* [YOUR OBJECTIVE]:
For the records below, output every line from the one holding "black brick E4:F5" through the final line, unaltered, and no other lines.

***** DATA RECORDS *****

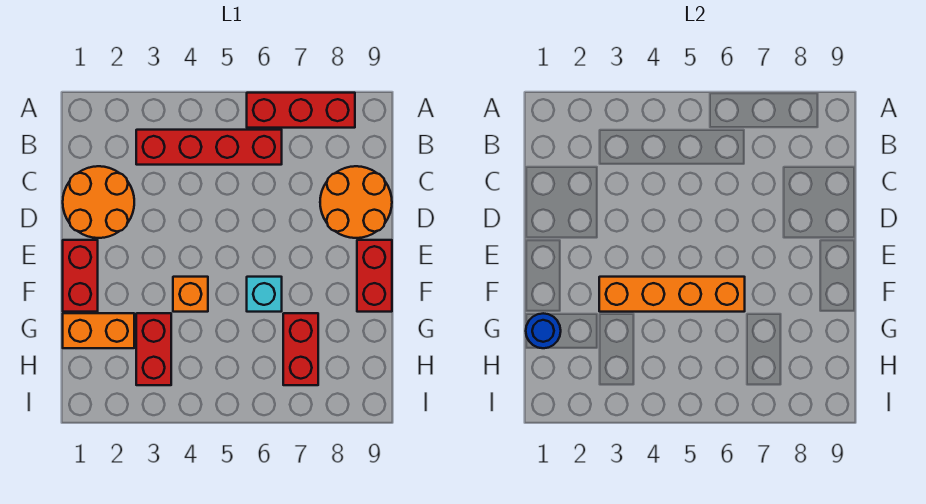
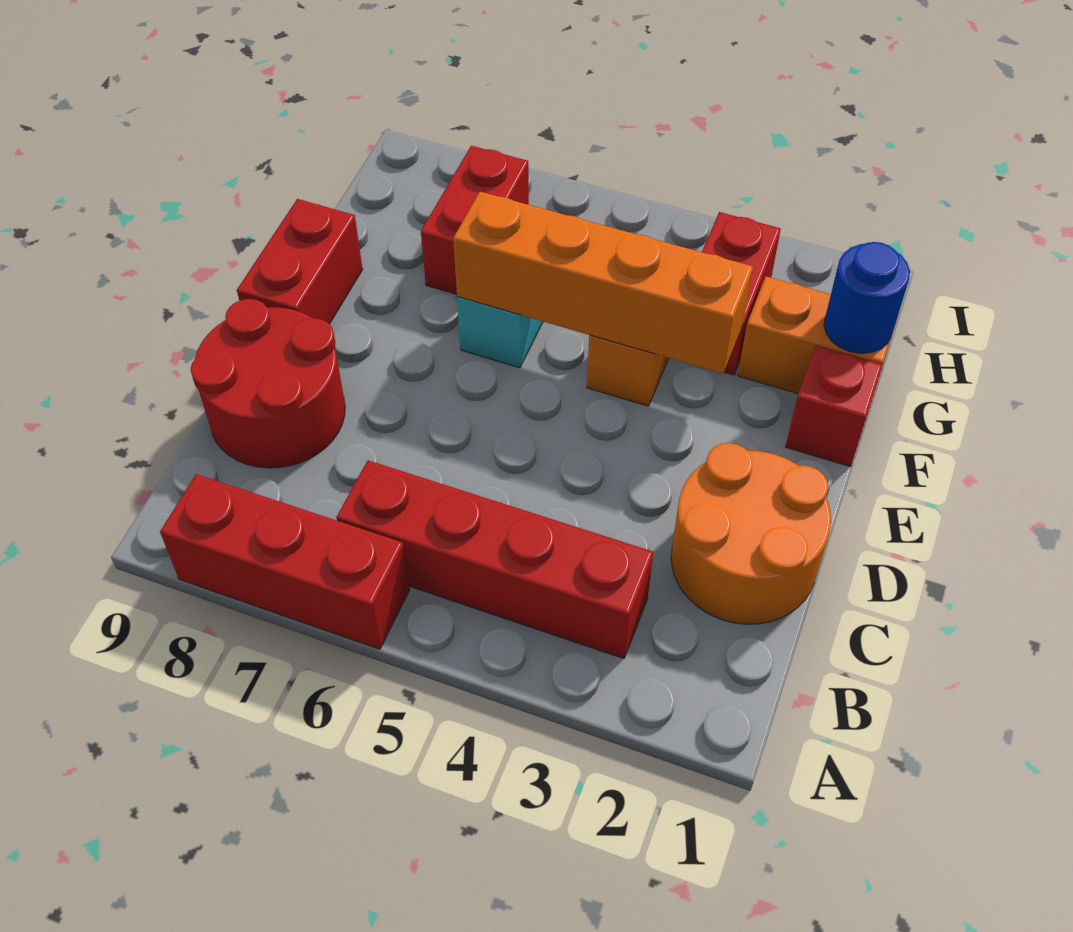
orange round brick C8:D9 level 1 -> red round brick C8:D9 level 1
red brick E1:F1 level 1 -> red brick F1 level 1

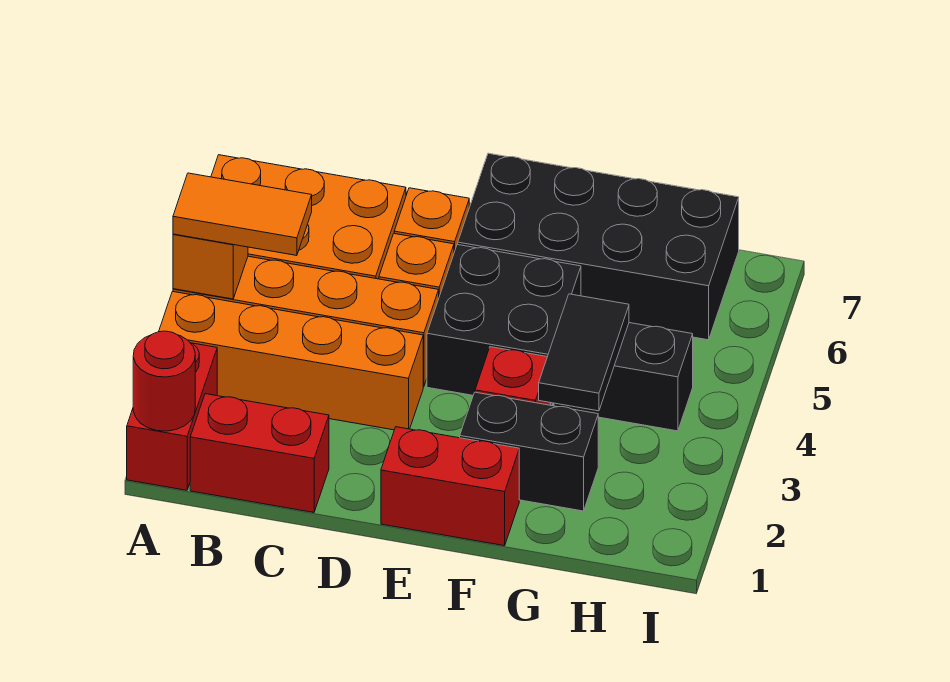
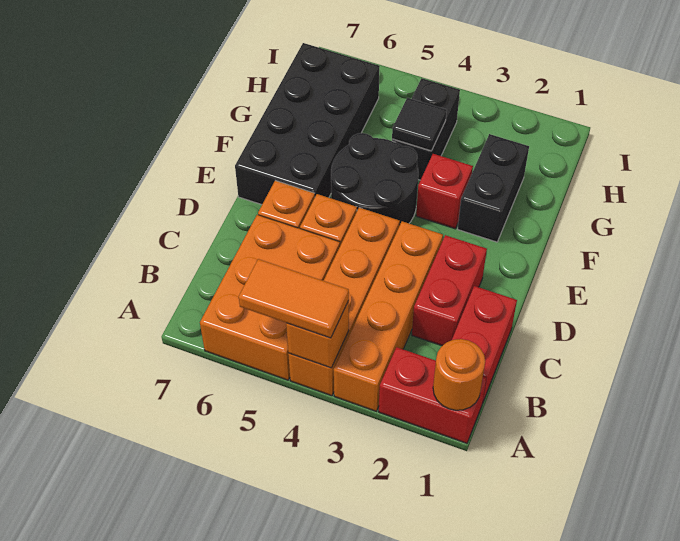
red round brick A1 level 2 -> orange round brick A1 level 2
orange tile A4:B4 level 3 -> orange tile A4:A5 level 3
red brick E1:F1 level 1 -> red brick C2:D2 level 1
black brick E4:F5 level 1 -> black round brick E4:F5 level 1
black tile G3:G4 level 2 -> black tile G4 level 2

*****

* [RESPONSE AREA]:
black brick E4:F5 level 1 -> black round brick E4:F5 level 1
black tile G3:G4 level 2 -> black tile G4 level 2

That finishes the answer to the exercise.